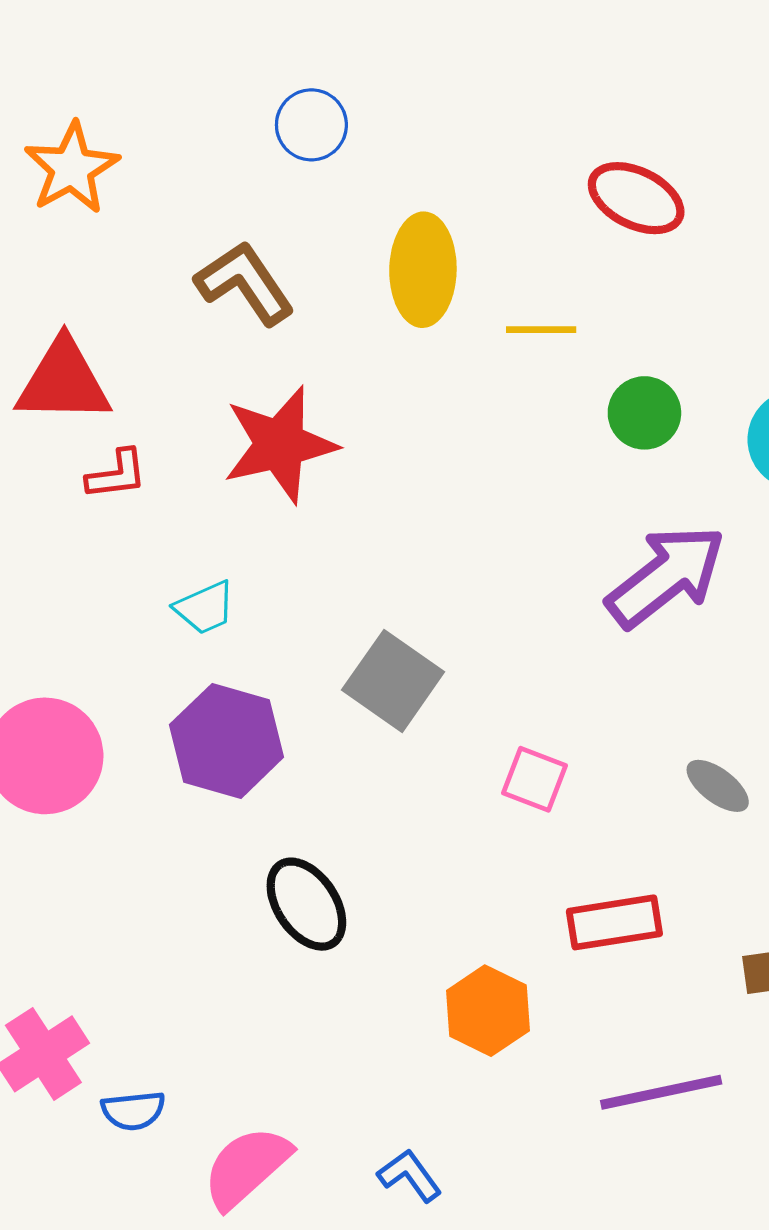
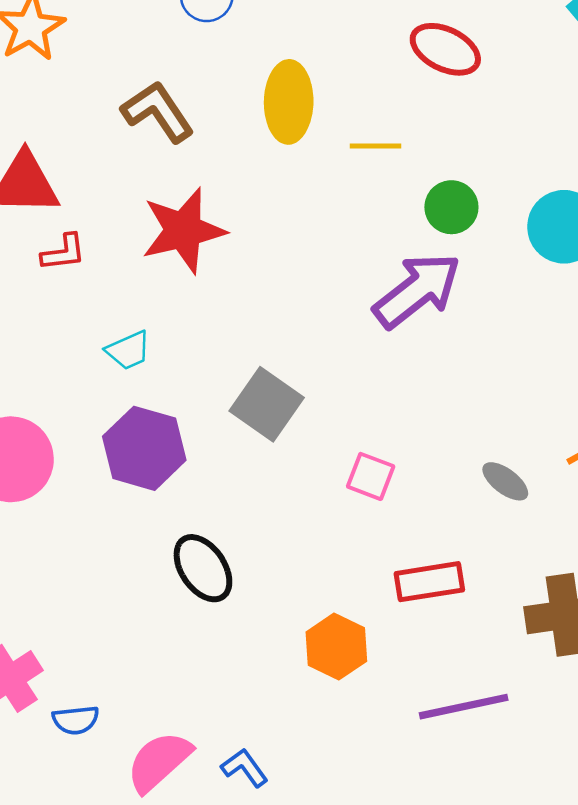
purple arrow: (666, 576) -> (417, 290), moved
blue L-shape: (410, 1175) -> (245, 768), moved

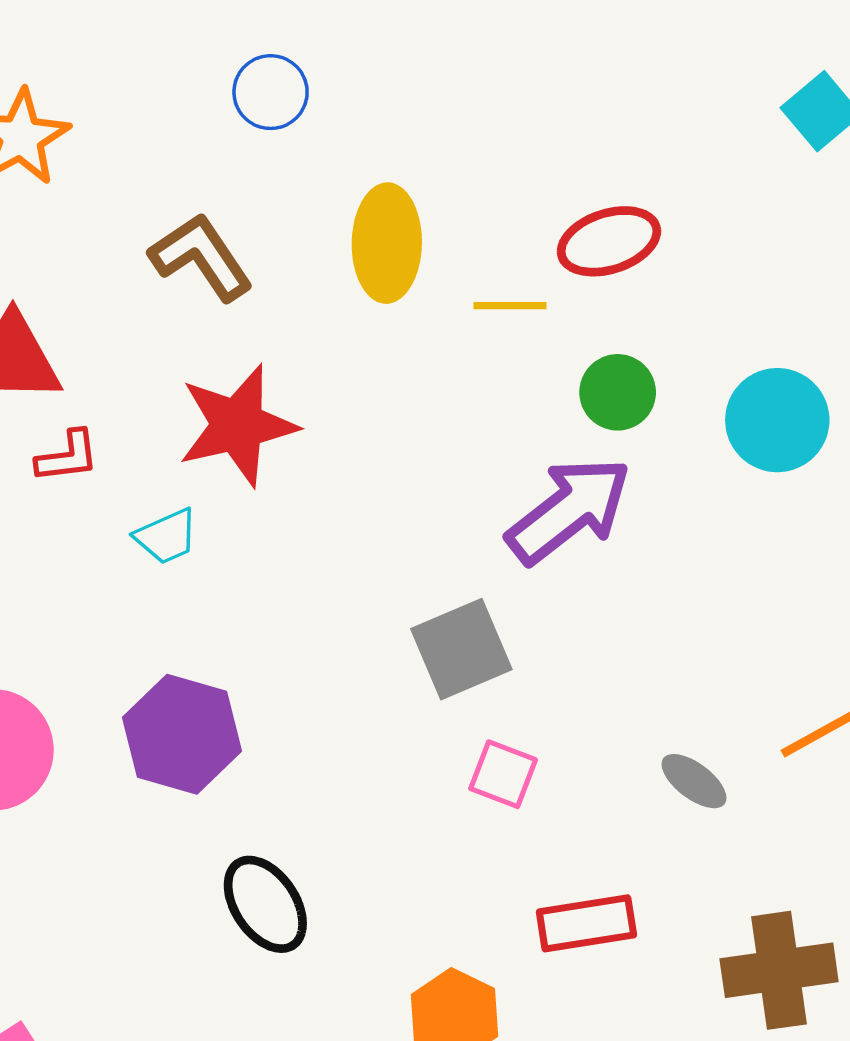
red ellipse: (445, 49) -> (609, 241), moved, turned -44
cyan trapezoid: (128, 350) -> (166, 536), moved
gray square: (267, 404) -> (461, 649), moved, turned 32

▸ TASK PROMPT
Extract, from the material above, each line holding the word "turned".

▸ ANSWER TO THIS TASK
red ellipse: (445, 49) -> (609, 241), moved, turned -44
gray square: (267, 404) -> (461, 649), moved, turned 32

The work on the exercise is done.